* Exercise goal *
Below are lines of records; copy exactly those from the one containing "purple 1x1 round brick [348,172,397,254]" through the one containing "lime 1x1 round brick [345,104,399,193]", leaving the pictures behind.
╔══
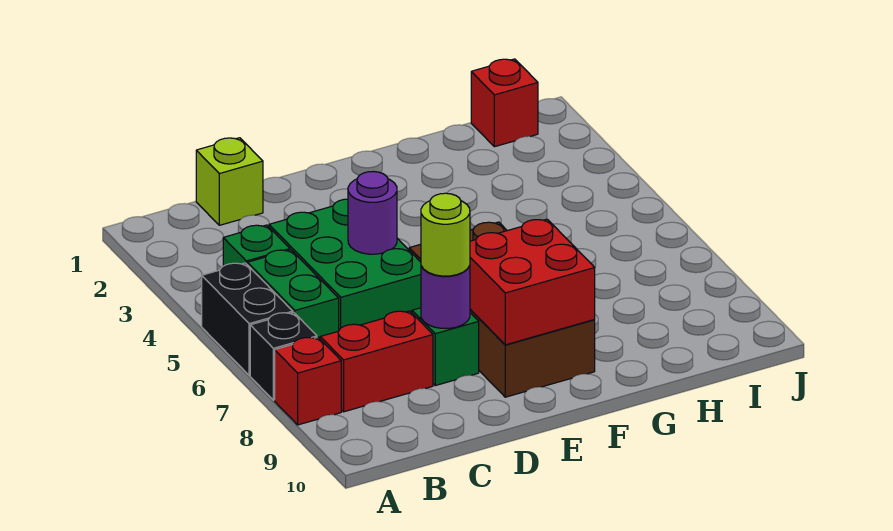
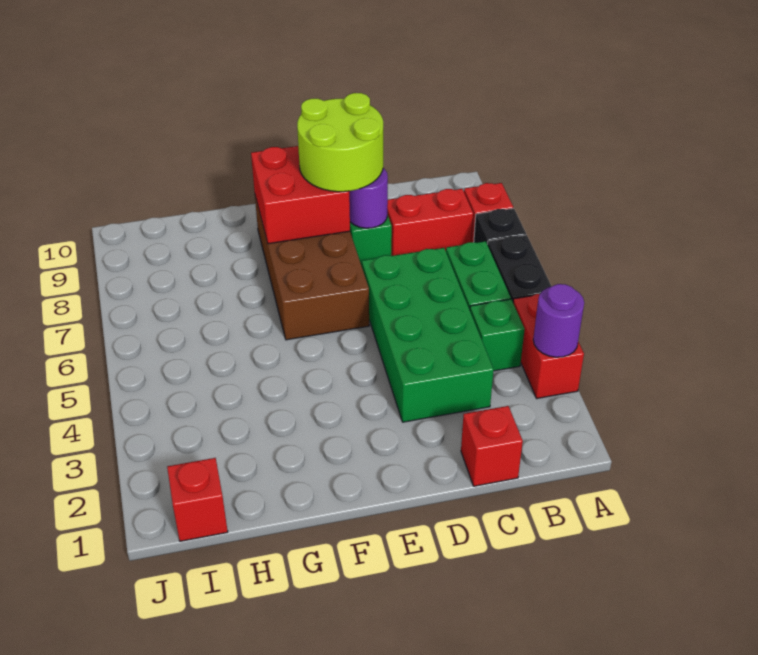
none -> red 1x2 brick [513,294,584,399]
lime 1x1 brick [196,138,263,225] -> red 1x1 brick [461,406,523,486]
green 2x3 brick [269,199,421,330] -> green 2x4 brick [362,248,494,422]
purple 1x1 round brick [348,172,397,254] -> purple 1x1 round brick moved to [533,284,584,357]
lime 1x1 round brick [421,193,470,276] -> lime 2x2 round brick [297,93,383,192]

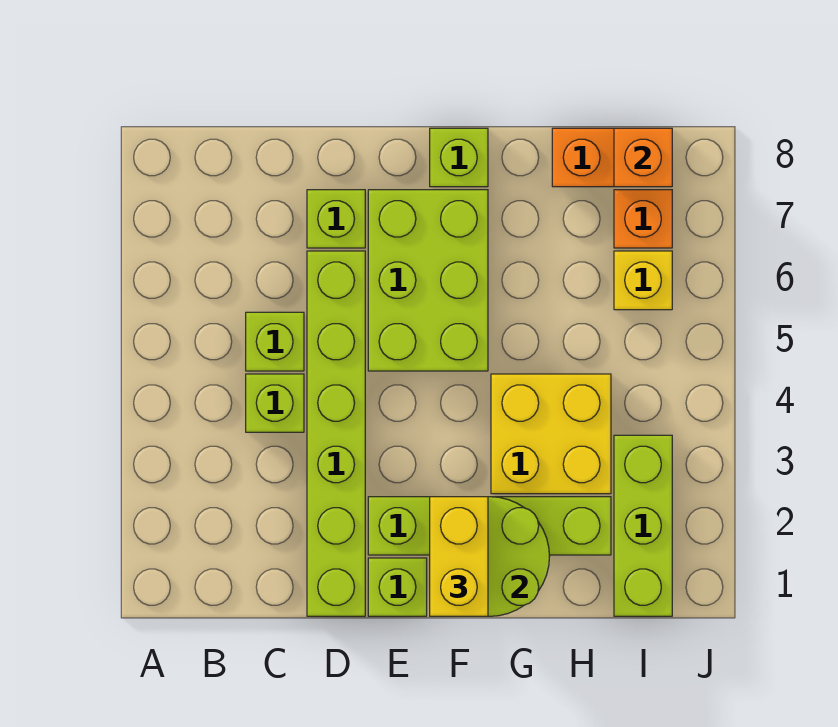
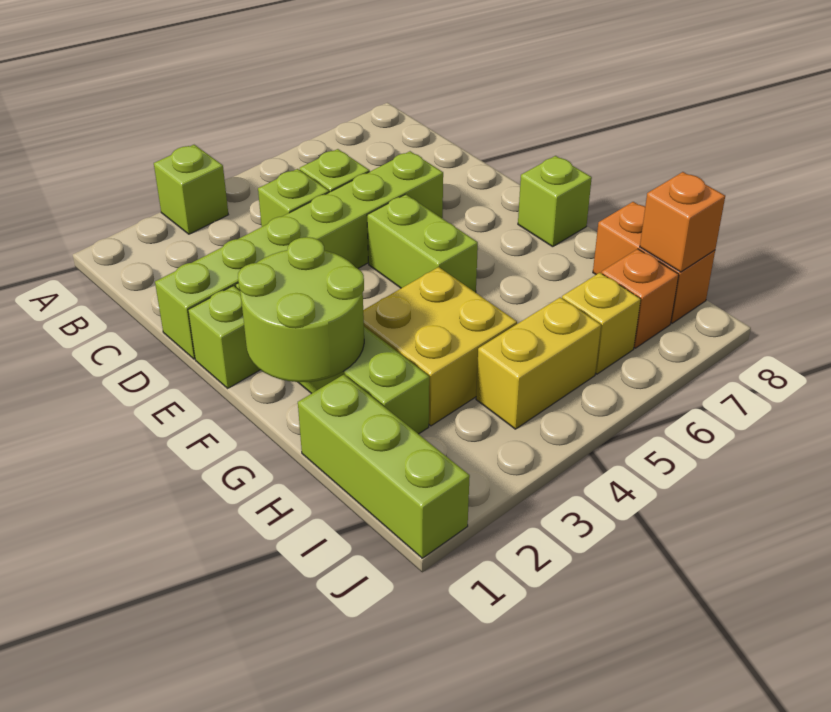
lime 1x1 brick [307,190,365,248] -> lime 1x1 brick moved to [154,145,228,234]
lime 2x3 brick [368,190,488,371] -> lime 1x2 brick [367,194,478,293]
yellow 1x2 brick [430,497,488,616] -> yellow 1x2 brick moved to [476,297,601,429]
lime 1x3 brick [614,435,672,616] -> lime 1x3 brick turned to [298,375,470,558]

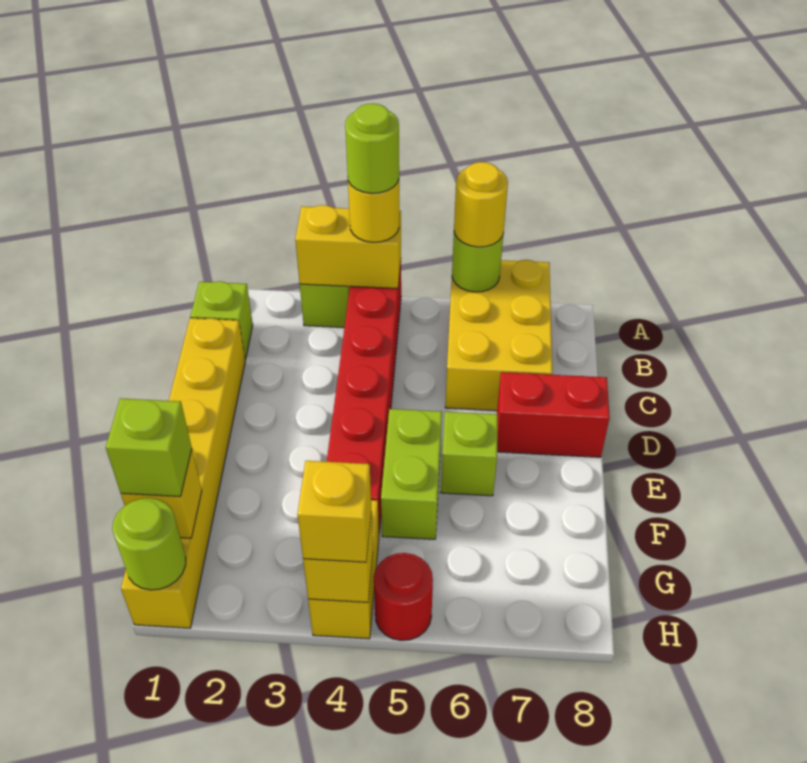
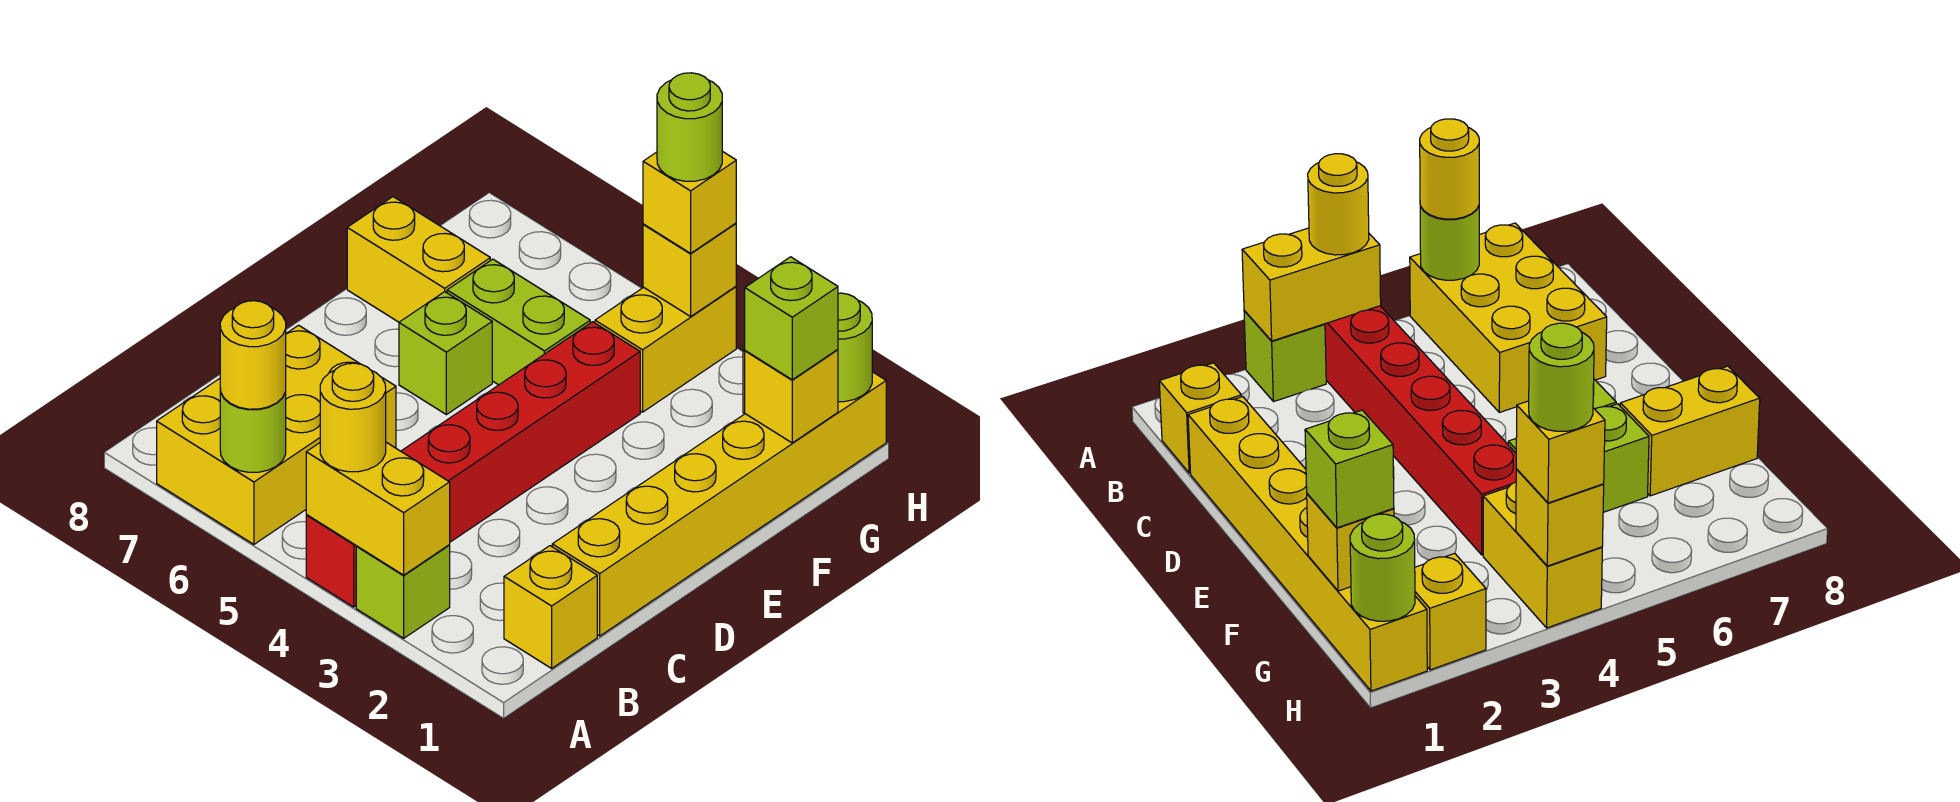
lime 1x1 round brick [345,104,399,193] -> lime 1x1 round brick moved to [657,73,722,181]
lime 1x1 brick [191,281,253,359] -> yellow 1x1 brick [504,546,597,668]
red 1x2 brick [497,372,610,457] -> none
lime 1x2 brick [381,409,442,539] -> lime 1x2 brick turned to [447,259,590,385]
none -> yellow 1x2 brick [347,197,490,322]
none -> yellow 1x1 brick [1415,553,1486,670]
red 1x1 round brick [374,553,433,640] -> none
╚══
* Finished task *
purple 1x1 round brick [348,172,397,254] -> purple 1x1 round brick moved to [533,284,584,357]
lime 1x1 round brick [421,193,470,276] -> lime 2x2 round brick [297,93,383,192]

lime 1x1 brick [307,190,365,248] -> lime 1x1 brick moved to [154,145,228,234]
lime 2x3 brick [368,190,488,371] -> lime 1x2 brick [367,194,478,293]
yellow 1x2 brick [430,497,488,616] -> yellow 1x2 brick moved to [476,297,601,429]
lime 1x3 brick [614,435,672,616] -> lime 1x3 brick turned to [298,375,470,558]

lime 1x1 round brick [345,104,399,193] -> lime 1x1 round brick moved to [657,73,722,181]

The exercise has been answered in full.